►

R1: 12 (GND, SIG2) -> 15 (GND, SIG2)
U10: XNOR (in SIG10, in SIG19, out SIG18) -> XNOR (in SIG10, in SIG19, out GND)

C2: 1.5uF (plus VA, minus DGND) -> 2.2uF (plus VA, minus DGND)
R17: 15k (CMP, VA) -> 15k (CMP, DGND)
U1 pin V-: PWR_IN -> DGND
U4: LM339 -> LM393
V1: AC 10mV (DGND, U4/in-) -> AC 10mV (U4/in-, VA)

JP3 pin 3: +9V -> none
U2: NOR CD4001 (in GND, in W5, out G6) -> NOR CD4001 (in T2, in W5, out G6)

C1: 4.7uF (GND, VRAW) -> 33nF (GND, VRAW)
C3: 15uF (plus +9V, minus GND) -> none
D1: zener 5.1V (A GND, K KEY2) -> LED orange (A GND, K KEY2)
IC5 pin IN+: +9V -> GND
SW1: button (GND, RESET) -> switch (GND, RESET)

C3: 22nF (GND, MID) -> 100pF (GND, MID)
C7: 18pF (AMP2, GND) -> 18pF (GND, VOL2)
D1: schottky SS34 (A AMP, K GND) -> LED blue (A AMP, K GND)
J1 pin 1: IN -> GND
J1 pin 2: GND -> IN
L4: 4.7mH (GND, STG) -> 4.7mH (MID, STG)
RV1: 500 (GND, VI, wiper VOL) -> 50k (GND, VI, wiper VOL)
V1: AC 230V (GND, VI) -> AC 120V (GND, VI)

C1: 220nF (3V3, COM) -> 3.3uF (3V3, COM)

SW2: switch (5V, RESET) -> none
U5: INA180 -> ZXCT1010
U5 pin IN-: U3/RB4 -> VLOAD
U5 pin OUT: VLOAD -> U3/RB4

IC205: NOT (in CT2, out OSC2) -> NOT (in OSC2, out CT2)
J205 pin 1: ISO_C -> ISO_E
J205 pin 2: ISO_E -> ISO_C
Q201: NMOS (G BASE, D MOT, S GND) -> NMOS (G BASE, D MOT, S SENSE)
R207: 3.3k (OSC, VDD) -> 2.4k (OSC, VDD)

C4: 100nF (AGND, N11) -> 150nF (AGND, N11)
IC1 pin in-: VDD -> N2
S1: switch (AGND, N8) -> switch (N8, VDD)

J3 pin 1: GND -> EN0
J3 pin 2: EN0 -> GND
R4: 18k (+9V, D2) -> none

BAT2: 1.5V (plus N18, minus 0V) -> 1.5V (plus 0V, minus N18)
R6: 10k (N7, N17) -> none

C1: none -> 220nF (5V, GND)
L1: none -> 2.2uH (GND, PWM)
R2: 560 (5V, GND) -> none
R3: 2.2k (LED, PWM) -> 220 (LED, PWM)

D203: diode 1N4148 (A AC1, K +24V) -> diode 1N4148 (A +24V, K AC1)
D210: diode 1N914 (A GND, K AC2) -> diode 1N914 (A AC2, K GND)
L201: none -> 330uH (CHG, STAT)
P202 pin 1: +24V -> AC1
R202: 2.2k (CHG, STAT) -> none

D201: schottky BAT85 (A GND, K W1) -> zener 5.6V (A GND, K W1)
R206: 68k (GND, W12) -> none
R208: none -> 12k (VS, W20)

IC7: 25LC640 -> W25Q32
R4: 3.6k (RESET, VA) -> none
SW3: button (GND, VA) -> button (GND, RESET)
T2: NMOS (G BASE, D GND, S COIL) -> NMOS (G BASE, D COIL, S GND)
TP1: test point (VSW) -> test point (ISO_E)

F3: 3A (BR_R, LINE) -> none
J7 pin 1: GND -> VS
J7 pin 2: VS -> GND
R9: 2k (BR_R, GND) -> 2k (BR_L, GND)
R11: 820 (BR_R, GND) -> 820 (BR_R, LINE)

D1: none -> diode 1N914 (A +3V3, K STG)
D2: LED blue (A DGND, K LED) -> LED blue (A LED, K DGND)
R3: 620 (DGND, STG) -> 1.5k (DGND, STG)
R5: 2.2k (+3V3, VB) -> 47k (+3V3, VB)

◄

**WORK INSTRUCTIONS:** Repeat word for word the lines above that run from the line containing "IC5 pin IN+: +9V -> GND" through the line containing "R3: 620 (DGND, STG) -> 1.5k (DGND, STG)", both ends included, and nothing else.

**EXERCISE ANSWER:**
IC5 pin IN+: +9V -> GND
SW1: button (GND, RESET) -> switch (GND, RESET)

C3: 22nF (GND, MID) -> 100pF (GND, MID)
C7: 18pF (AMP2, GND) -> 18pF (GND, VOL2)
D1: schottky SS34 (A AMP, K GND) -> LED blue (A AMP, K GND)
J1 pin 1: IN -> GND
J1 pin 2: GND -> IN
L4: 4.7mH (GND, STG) -> 4.7mH (MID, STG)
RV1: 500 (GND, VI, wiper VOL) -> 50k (GND, VI, wiper VOL)
V1: AC 230V (GND, VI) -> AC 120V (GND, VI)

C1: 220nF (3V3, COM) -> 3.3uF (3V3, COM)

SW2: switch (5V, RESET) -> none
U5: INA180 -> ZXCT1010
U5 pin IN-: U3/RB4 -> VLOAD
U5 pin OUT: VLOAD -> U3/RB4

IC205: NOT (in CT2, out OSC2) -> NOT (in OSC2, out CT2)
J205 pin 1: ISO_C -> ISO_E
J205 pin 2: ISO_E -> ISO_C
Q201: NMOS (G BASE, D MOT, S GND) -> NMOS (G BASE, D MOT, S SENSE)
R207: 3.3k (OSC, VDD) -> 2.4k (OSC, VDD)

C4: 100nF (AGND, N11) -> 150nF (AGND, N11)
IC1 pin in-: VDD -> N2
S1: switch (AGND, N8) -> switch (N8, VDD)

J3 pin 1: GND -> EN0
J3 pin 2: EN0 -> GND
R4: 18k (+9V, D2) -> none

BAT2: 1.5V (plus N18, minus 0V) -> 1.5V (plus 0V, minus N18)
R6: 10k (N7, N17) -> none

C1: none -> 220nF (5V, GND)
L1: none -> 2.2uH (GND, PWM)
R2: 560 (5V, GND) -> none
R3: 2.2k (LED, PWM) -> 220 (LED, PWM)

D203: diode 1N4148 (A AC1, K +24V) -> diode 1N4148 (A +24V, K AC1)
D210: diode 1N914 (A GND, K AC2) -> diode 1N914 (A AC2, K GND)
L201: none -> 330uH (CHG, STAT)
P202 pin 1: +24V -> AC1
R202: 2.2k (CHG, STAT) -> none

D201: schottky BAT85 (A GND, K W1) -> zener 5.6V (A GND, K W1)
R206: 68k (GND, W12) -> none
R208: none -> 12k (VS, W20)

IC7: 25LC640 -> W25Q32
R4: 3.6k (RESET, VA) -> none
SW3: button (GND, VA) -> button (GND, RESET)
T2: NMOS (G BASE, D GND, S COIL) -> NMOS (G BASE, D COIL, S GND)
TP1: test point (VSW) -> test point (ISO_E)

F3: 3A (BR_R, LINE) -> none
J7 pin 1: GND -> VS
J7 pin 2: VS -> GND
R9: 2k (BR_R, GND) -> 2k (BR_L, GND)
R11: 820 (BR_R, GND) -> 820 (BR_R, LINE)

D1: none -> diode 1N914 (A +3V3, K STG)
D2: LED blue (A DGND, K LED) -> LED blue (A LED, K DGND)
R3: 620 (DGND, STG) -> 1.5k (DGND, STG)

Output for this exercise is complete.